Return a copy of every line in the records that includes the word "AGND".

[Version difference data]
-------------------------
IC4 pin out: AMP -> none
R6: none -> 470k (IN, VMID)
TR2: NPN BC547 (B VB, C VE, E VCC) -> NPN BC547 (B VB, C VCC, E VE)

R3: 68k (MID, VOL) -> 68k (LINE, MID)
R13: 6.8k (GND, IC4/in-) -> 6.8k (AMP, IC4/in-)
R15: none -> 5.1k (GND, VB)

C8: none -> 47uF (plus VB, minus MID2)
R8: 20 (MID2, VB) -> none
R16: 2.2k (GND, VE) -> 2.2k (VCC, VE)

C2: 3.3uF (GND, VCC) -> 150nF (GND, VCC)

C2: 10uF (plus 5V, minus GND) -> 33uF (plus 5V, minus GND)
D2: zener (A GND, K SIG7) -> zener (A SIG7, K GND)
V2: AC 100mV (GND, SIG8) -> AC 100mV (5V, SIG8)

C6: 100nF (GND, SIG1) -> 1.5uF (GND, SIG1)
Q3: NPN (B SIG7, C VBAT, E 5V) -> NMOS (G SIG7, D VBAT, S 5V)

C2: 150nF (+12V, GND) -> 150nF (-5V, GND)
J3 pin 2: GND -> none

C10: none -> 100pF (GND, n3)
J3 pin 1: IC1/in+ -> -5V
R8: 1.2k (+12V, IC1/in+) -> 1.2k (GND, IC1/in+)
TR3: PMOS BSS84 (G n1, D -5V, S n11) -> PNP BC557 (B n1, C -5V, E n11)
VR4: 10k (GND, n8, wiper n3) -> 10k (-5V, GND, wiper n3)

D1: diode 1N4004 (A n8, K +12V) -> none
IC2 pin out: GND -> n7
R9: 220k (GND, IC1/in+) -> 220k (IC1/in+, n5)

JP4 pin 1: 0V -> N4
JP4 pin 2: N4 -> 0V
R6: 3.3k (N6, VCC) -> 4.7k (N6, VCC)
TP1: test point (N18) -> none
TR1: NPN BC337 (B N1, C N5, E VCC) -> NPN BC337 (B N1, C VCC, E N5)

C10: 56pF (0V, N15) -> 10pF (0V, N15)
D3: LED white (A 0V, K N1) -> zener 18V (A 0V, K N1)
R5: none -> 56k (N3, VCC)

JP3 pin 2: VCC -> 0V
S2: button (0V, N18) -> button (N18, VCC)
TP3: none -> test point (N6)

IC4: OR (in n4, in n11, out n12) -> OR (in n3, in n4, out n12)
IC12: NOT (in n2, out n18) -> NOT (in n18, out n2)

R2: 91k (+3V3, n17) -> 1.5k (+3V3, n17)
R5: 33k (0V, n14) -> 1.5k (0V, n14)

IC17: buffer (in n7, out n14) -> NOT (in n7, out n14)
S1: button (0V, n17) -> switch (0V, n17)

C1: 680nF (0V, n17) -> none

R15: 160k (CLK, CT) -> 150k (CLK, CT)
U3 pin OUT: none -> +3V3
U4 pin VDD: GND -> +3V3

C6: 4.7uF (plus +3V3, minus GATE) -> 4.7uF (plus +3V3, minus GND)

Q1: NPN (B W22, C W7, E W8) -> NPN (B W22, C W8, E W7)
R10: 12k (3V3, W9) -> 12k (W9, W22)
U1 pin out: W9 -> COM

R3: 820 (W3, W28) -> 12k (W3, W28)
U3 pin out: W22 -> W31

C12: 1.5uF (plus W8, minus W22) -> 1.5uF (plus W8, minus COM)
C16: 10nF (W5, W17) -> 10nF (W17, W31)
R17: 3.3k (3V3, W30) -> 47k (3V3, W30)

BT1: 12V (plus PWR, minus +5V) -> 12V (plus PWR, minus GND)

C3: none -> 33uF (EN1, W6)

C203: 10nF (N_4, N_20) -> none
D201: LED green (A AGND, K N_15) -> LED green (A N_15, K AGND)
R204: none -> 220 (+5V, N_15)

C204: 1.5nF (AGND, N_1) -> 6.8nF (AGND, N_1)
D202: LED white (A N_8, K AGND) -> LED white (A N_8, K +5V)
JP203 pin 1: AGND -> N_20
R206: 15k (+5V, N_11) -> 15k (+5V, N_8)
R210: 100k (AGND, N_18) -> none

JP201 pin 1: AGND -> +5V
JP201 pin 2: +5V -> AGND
-------------------------
Answer to the problem
D201: LED green (A AGND, K N_15) -> LED green (A N_15, K AGND)
C204: 1.5nF (AGND, N_1) -> 6.8nF (AGND, N_1)
D202: LED white (A N_8, K AGND) -> LED white (A N_8, K +5V)
JP203 pin 1: AGND -> N_20
R210: 100k (AGND, N_18) -> none
JP201 pin 1: AGND -> +5V
JP201 pin 2: +5V -> AGND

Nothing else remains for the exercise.